## Problem requirements
Transcribe, with complete accuracy, all of the entries below except for the pictures.

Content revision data

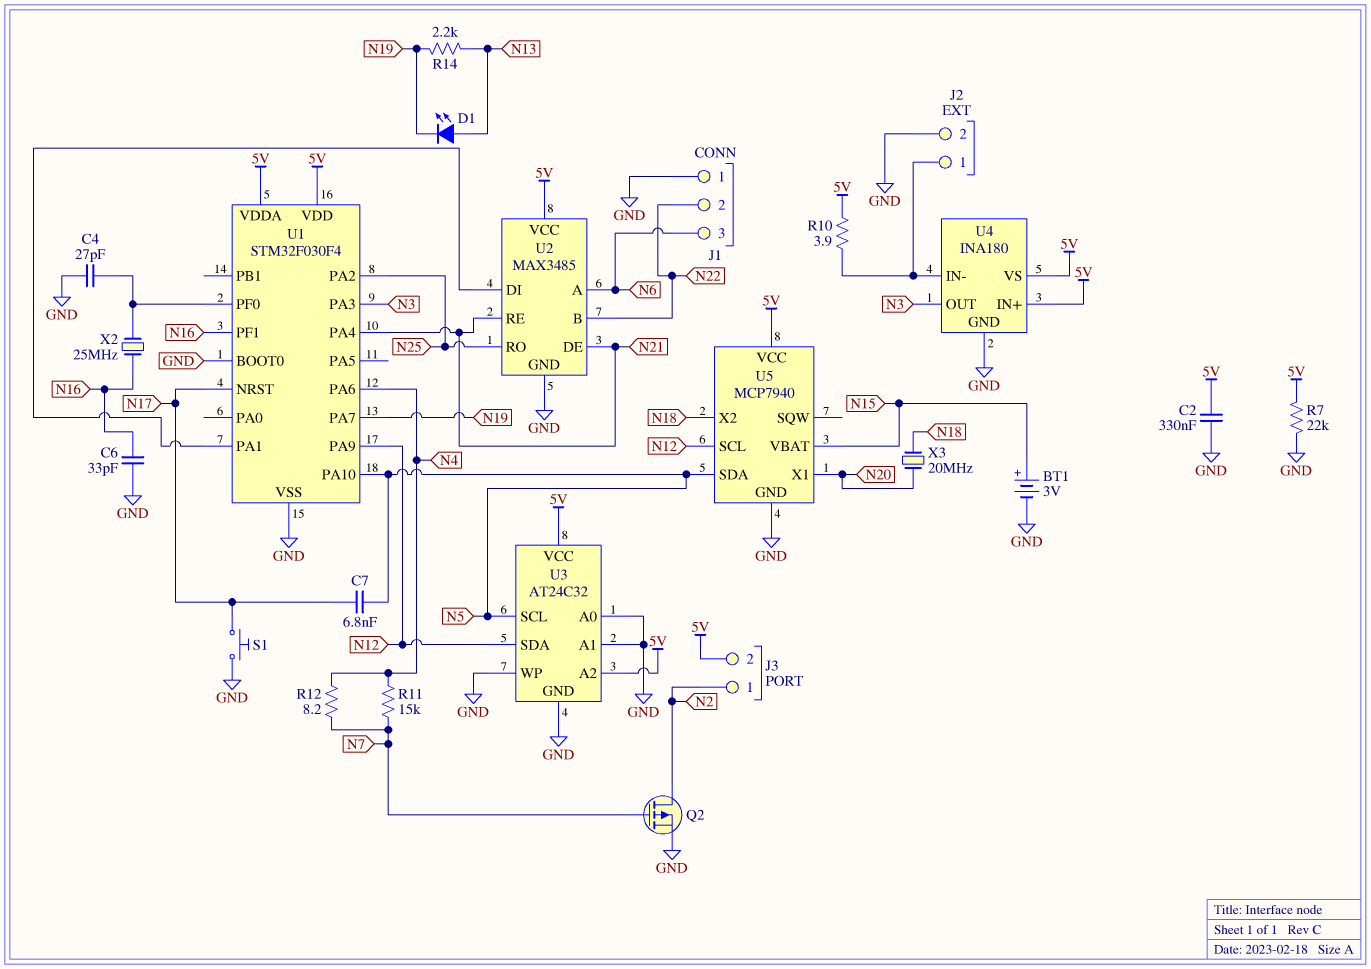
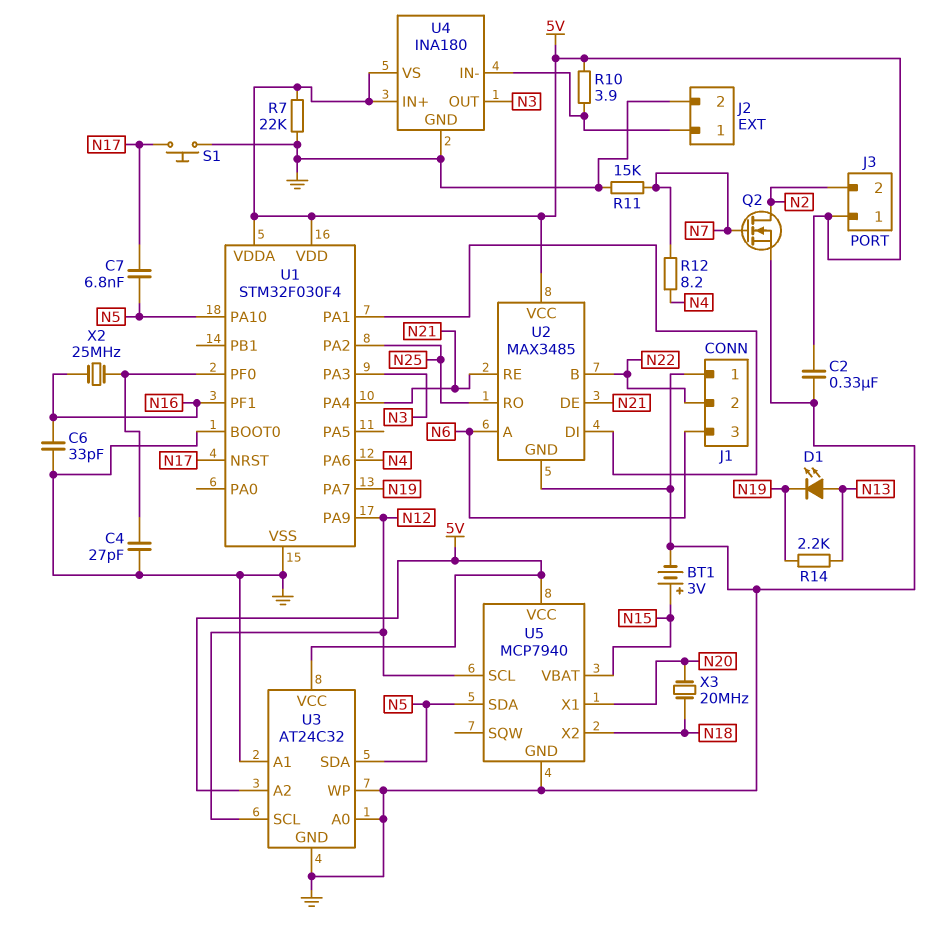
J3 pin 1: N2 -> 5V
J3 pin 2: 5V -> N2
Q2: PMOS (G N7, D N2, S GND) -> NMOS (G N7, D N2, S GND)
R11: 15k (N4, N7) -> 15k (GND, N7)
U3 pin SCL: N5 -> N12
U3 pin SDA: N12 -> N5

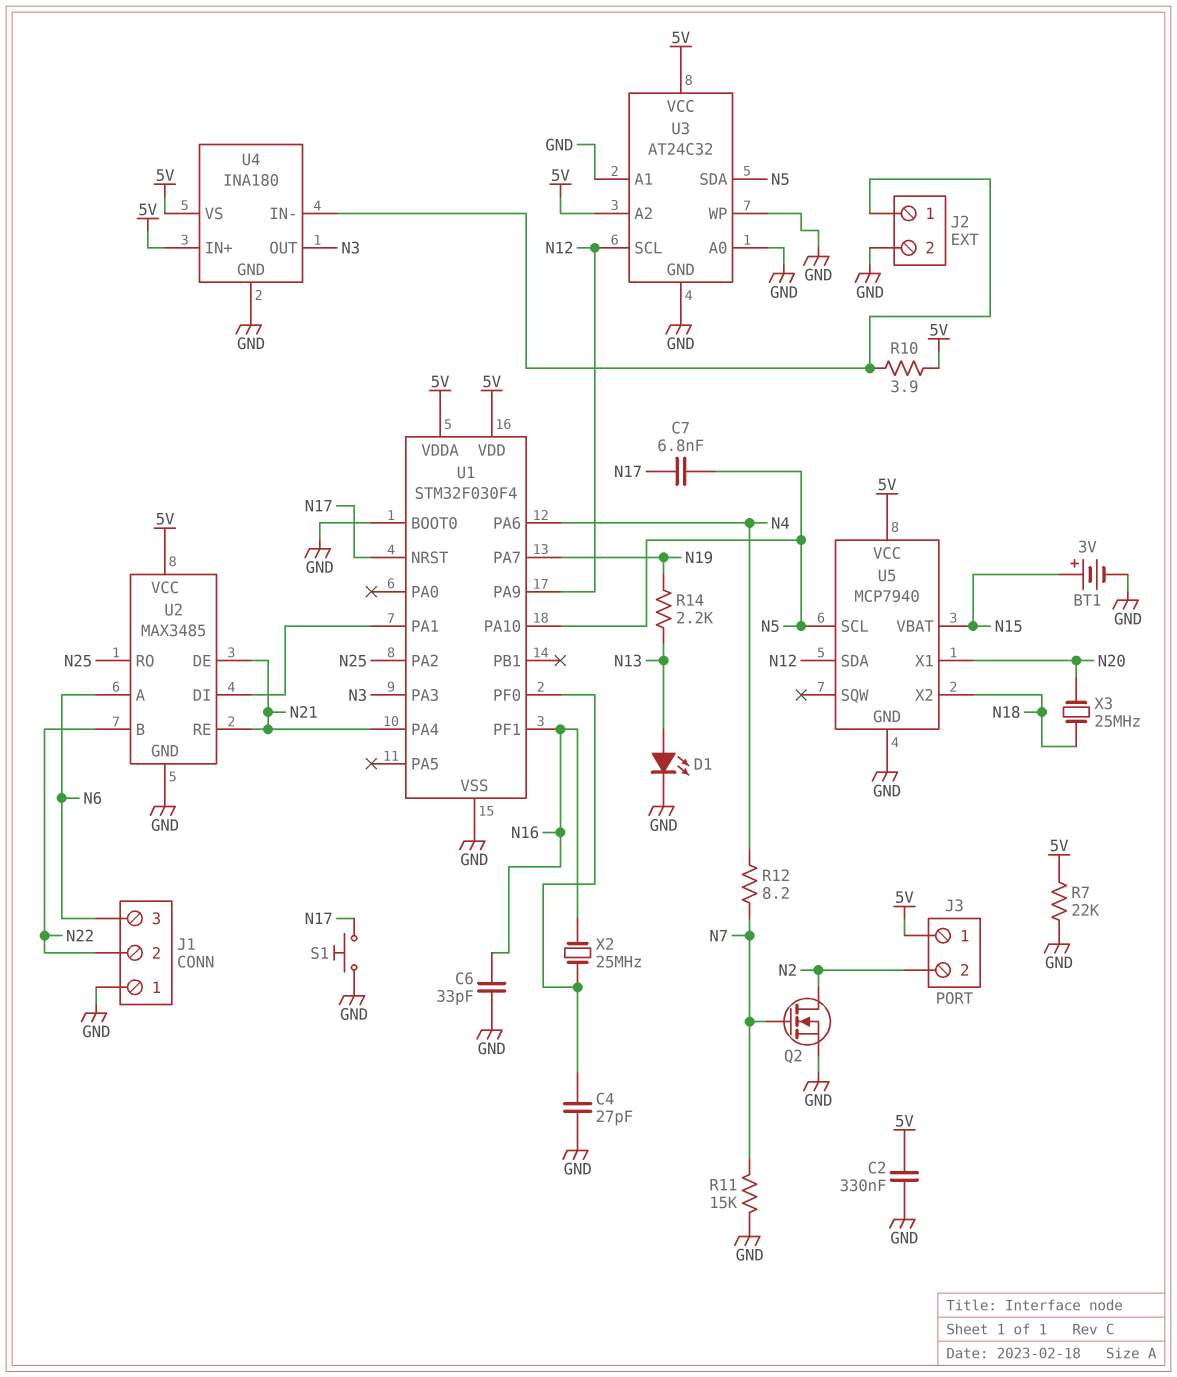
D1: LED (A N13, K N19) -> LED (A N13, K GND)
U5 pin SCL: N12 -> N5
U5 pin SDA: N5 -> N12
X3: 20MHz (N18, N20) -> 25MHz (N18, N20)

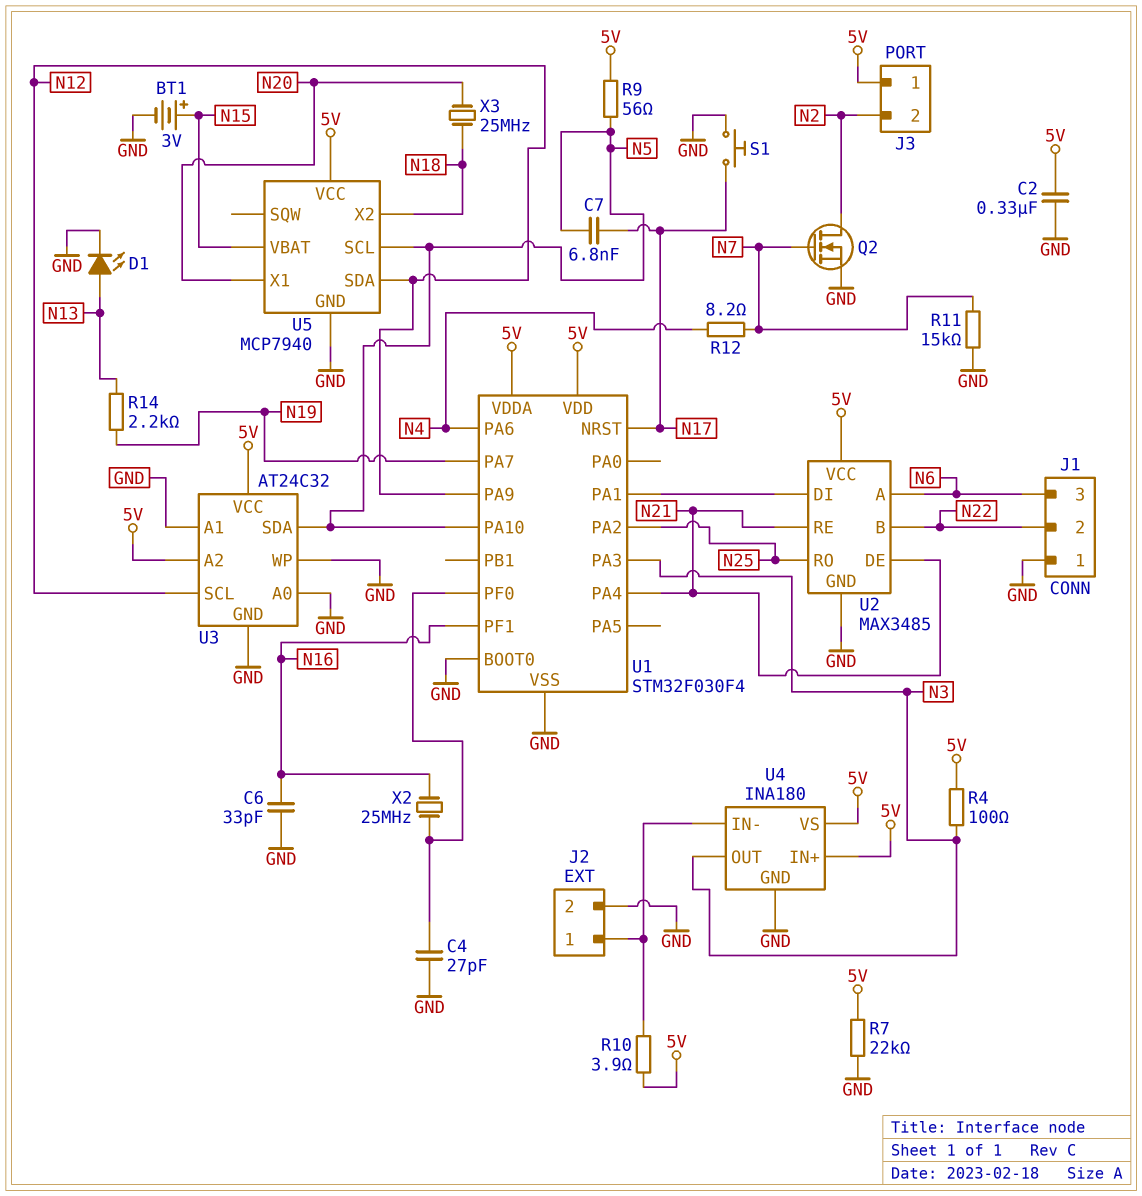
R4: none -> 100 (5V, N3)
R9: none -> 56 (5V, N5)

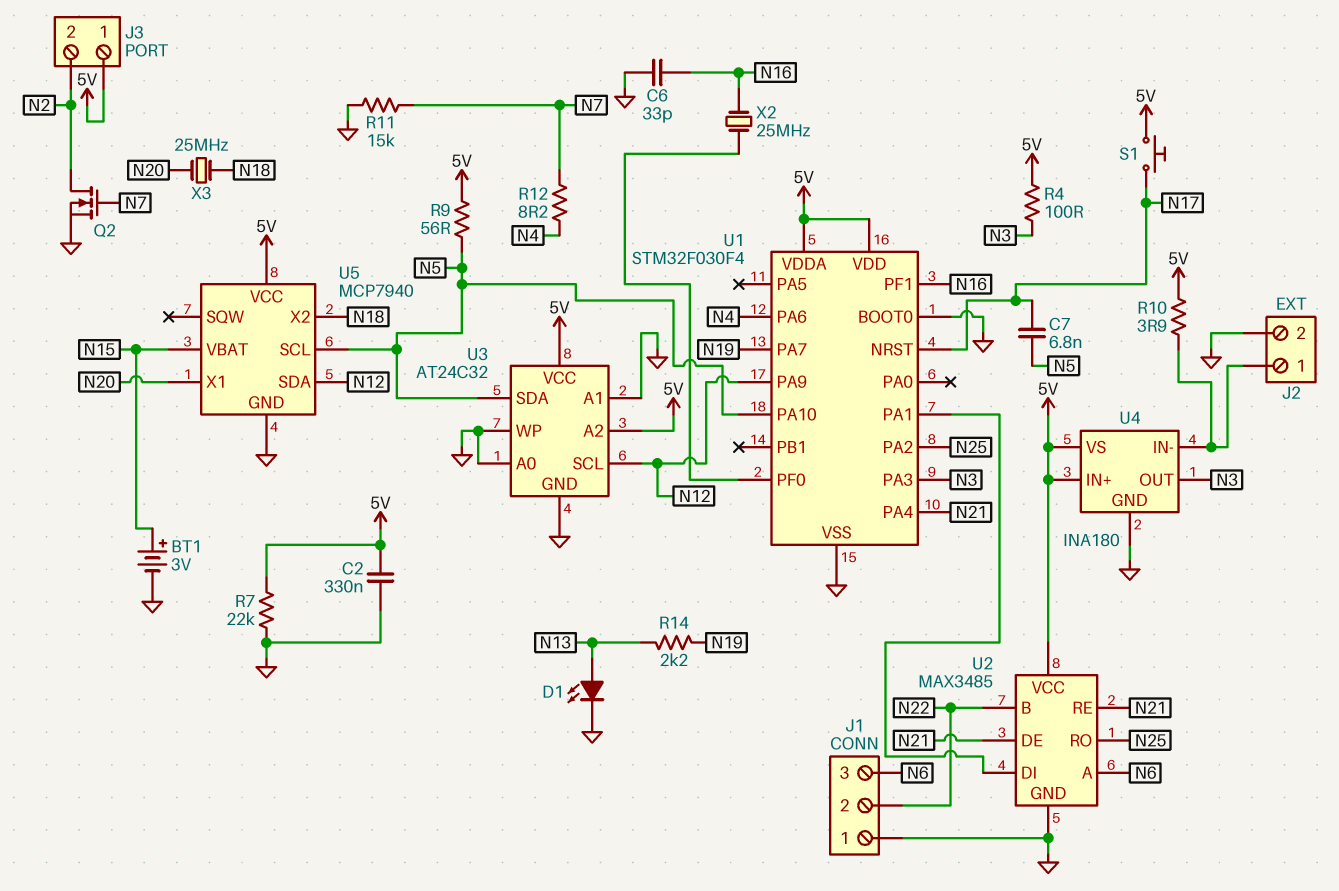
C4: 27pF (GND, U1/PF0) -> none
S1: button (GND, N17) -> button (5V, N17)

## Written reply
J3 pin 1: N2 -> 5V
J3 pin 2: 5V -> N2
Q2: PMOS (G N7, D N2, S GND) -> NMOS (G N7, D N2, S GND)
R11: 15k (N4, N7) -> 15k (GND, N7)
U3 pin SCL: N5 -> N12
U3 pin SDA: N12 -> N5

D1: LED (A N13, K N19) -> LED (A N13, K GND)
U5 pin SCL: N12 -> N5
U5 pin SDA: N5 -> N12
X3: 20MHz (N18, N20) -> 25MHz (N18, N20)

R4: none -> 100 (5V, N3)
R9: none -> 56 (5V, N5)

C4: 27pF (GND, U1/PF0) -> none
S1: button (GND, N17) -> button (5V, N17)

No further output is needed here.